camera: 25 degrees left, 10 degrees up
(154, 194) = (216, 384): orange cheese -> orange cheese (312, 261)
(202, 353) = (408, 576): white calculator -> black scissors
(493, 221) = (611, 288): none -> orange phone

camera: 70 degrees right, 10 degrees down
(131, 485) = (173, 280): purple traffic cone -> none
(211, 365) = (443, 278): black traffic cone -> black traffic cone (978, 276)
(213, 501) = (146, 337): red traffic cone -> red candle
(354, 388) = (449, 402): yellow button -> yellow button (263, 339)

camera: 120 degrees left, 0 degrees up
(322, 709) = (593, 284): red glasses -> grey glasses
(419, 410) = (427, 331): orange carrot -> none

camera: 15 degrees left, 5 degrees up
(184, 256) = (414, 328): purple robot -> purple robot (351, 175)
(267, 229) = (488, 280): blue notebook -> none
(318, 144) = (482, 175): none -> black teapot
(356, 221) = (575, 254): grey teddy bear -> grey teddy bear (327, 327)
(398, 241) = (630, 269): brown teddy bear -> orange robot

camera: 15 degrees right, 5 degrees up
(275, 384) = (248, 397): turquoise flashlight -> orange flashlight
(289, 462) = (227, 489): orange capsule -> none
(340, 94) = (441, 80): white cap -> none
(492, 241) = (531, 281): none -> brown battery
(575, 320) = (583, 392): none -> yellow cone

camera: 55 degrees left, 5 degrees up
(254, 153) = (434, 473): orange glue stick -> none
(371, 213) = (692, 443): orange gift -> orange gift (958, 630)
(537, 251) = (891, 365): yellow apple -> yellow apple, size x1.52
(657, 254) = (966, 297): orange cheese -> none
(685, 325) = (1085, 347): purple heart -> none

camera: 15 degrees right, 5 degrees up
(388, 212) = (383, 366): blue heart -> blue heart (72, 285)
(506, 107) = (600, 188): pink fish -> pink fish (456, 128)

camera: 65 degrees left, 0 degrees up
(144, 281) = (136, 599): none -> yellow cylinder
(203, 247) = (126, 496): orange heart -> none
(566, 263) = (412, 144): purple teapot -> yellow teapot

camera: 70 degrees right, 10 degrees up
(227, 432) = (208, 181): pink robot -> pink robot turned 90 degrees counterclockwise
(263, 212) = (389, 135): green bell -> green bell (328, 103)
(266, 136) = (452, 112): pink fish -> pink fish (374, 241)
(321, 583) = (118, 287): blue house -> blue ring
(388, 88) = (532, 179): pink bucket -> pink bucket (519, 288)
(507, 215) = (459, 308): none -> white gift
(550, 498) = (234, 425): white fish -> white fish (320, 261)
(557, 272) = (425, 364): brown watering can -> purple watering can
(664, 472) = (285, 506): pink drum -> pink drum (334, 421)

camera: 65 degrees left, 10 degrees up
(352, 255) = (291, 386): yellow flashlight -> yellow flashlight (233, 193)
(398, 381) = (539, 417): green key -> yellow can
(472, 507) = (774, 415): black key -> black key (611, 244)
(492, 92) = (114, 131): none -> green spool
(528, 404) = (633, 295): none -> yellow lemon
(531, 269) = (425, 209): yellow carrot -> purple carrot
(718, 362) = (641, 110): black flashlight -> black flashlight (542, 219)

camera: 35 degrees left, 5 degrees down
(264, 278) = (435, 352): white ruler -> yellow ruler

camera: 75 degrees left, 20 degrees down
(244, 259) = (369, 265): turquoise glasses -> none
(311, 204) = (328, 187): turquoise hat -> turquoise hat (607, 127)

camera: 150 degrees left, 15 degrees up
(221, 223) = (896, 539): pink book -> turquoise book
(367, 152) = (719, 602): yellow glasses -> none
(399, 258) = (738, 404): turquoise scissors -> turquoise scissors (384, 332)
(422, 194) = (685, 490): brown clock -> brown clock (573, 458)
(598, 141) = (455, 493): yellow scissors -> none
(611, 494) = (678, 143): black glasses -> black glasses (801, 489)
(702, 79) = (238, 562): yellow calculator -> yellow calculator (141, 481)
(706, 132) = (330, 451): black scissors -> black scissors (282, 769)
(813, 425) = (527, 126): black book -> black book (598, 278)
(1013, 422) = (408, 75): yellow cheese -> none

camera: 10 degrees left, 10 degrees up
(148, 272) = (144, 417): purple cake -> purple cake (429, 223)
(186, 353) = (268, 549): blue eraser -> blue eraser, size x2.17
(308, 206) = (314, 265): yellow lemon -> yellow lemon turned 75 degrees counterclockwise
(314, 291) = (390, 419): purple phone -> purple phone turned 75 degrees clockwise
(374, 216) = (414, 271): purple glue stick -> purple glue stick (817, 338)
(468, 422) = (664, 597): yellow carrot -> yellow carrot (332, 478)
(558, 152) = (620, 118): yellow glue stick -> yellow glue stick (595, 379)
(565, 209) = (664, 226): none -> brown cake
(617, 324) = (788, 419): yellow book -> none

Task requirements: Using the data above, transcribe the lines that run from the line with "camera: 120 degrees left, 0 degrees up" to the line with "(263, 212) = (389, 135): green", both ends kept, and output nothing else.

Result:
camera: 120 degrees left, 0 degrees up
(322, 709) = (593, 284): red glasses -> grey glasses
(419, 410) = (427, 331): orange carrot -> none

camera: 15 degrees left, 5 degrees up
(184, 256) = (414, 328): purple robot -> purple robot (351, 175)
(267, 229) = (488, 280): blue notebook -> none
(318, 144) = (482, 175): none -> black teapot
(356, 221) = (575, 254): grey teddy bear -> grey teddy bear (327, 327)
(398, 241) = (630, 269): brown teddy bear -> orange robot

camera: 15 degrees right, 5 degrees up
(275, 384) = (248, 397): turquoise flashlight -> orange flashlight
(289, 462) = (227, 489): orange capsule -> none
(340, 94) = (441, 80): white cap -> none
(492, 241) = (531, 281): none -> brown battery
(575, 320) = (583, 392): none -> yellow cone

camera: 55 degrees left, 5 degrees up
(254, 153) = (434, 473): orange glue stick -> none
(371, 213) = (692, 443): orange gift -> orange gift (958, 630)
(537, 251) = (891, 365): yellow apple -> yellow apple, size x1.52
(657, 254) = (966, 297): orange cheese -> none
(685, 325) = (1085, 347): purple heart -> none

camera: 15 degrees right, 5 degrees up
(388, 212) = (383, 366): blue heart -> blue heart (72, 285)
(506, 107) = (600, 188): pink fish -> pink fish (456, 128)

camera: 65 degrees left, 0 degrees up
(144, 281) = (136, 599): none -> yellow cylinder
(203, 247) = (126, 496): orange heart -> none
(566, 263) = (412, 144): purple teapot -> yellow teapot

camera: 70 degrees right, 10 degrees up
(227, 432) = (208, 181): pink robot -> pink robot turned 90 degrees counterclockwise
(263, 212) = (389, 135): green bell -> green bell (328, 103)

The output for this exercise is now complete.